* _Work to be completed_
An exact copy of all the data is required.
##### Given records #####
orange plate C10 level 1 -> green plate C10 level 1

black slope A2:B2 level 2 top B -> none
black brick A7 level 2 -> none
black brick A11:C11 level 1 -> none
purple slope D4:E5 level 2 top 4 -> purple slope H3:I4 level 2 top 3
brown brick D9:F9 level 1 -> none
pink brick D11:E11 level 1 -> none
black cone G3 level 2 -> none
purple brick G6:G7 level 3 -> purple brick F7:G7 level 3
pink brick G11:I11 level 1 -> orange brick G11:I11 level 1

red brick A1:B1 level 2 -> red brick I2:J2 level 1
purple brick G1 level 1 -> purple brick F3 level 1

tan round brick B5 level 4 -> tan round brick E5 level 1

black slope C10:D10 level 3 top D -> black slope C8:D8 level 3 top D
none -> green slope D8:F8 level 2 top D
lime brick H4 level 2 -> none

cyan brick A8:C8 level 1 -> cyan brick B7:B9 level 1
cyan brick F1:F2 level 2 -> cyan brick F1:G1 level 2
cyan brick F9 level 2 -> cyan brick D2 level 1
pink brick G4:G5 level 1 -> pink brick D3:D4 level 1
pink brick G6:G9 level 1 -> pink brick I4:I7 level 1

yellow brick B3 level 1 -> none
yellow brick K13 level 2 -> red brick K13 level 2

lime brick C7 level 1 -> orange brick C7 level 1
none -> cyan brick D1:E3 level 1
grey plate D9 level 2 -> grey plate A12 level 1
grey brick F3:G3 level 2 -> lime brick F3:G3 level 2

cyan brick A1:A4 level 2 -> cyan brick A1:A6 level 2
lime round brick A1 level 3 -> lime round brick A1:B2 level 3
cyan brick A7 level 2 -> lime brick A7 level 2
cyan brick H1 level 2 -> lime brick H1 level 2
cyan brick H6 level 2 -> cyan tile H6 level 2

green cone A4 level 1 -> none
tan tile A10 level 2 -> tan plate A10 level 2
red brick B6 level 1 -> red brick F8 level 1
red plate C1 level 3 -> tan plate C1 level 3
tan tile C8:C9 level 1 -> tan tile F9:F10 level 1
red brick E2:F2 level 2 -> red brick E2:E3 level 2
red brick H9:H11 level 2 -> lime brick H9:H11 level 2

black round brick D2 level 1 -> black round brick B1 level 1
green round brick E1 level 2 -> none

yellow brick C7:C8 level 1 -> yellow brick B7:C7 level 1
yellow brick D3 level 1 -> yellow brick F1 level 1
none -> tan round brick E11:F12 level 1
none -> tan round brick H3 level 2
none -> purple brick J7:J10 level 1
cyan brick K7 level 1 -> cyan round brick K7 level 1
#####
* _Result of the task_
orange plate C10 level 1 -> green plate C10 level 1

black slope A2:B2 level 2 top B -> none
black brick A7 level 2 -> none
black brick A11:C11 level 1 -> none
purple slope D4:E5 level 2 top 4 -> purple slope H3:I4 level 2 top 3
brown brick D9:F9 level 1 -> none
pink brick D11:E11 level 1 -> none
black cone G3 level 2 -> none
purple brick G6:G7 level 3 -> purple brick F7:G7 level 3
pink brick G11:I11 level 1 -> orange brick G11:I11 level 1

red brick A1:B1 level 2 -> red brick I2:J2 level 1
purple brick G1 level 1 -> purple brick F3 level 1

tan round brick B5 level 4 -> tan round brick E5 level 1

black slope C10:D10 level 3 top D -> black slope C8:D8 level 3 top D
none -> green slope D8:F8 level 2 top D
lime brick H4 level 2 -> none

cyan brick A8:C8 level 1 -> cyan brick B7:B9 level 1
cyan brick F1:F2 level 2 -> cyan brick F1:G1 level 2
cyan brick F9 level 2 -> cyan brick D2 level 1
pink brick G4:G5 level 1 -> pink brick D3:D4 level 1
pink brick G6:G9 level 1 -> pink brick I4:I7 level 1

yellow brick B3 level 1 -> none
yellow brick K13 level 2 -> red brick K13 level 2

lime brick C7 level 1 -> orange brick C7 level 1
none -> cyan brick D1:E3 level 1
grey plate D9 level 2 -> grey plate A12 level 1
grey brick F3:G3 level 2 -> lime brick F3:G3 level 2

cyan brick A1:A4 level 2 -> cyan brick A1:A6 level 2
lime round brick A1 level 3 -> lime round brick A1:B2 level 3
cyan brick A7 level 2 -> lime brick A7 level 2
cyan brick H1 level 2 -> lime brick H1 level 2
cyan brick H6 level 2 -> cyan tile H6 level 2

green cone A4 level 1 -> none
tan tile A10 level 2 -> tan plate A10 level 2
red brick B6 level 1 -> red brick F8 level 1
red plate C1 level 3 -> tan plate C1 level 3
tan tile C8:C9 level 1 -> tan tile F9:F10 level 1
red brick E2:F2 level 2 -> red brick E2:E3 level 2
red brick H9:H11 level 2 -> lime brick H9:H11 level 2

black round brick D2 level 1 -> black round brick B1 level 1
green round brick E1 level 2 -> none

yellow brick C7:C8 level 1 -> yellow brick B7:C7 level 1
yellow brick D3 level 1 -> yellow brick F1 level 1
none -> tan round brick E11:F12 level 1
none -> tan round brick H3 level 2
none -> purple brick J7:J10 level 1
cyan brick K7 level 1 -> cyan round brick K7 level 1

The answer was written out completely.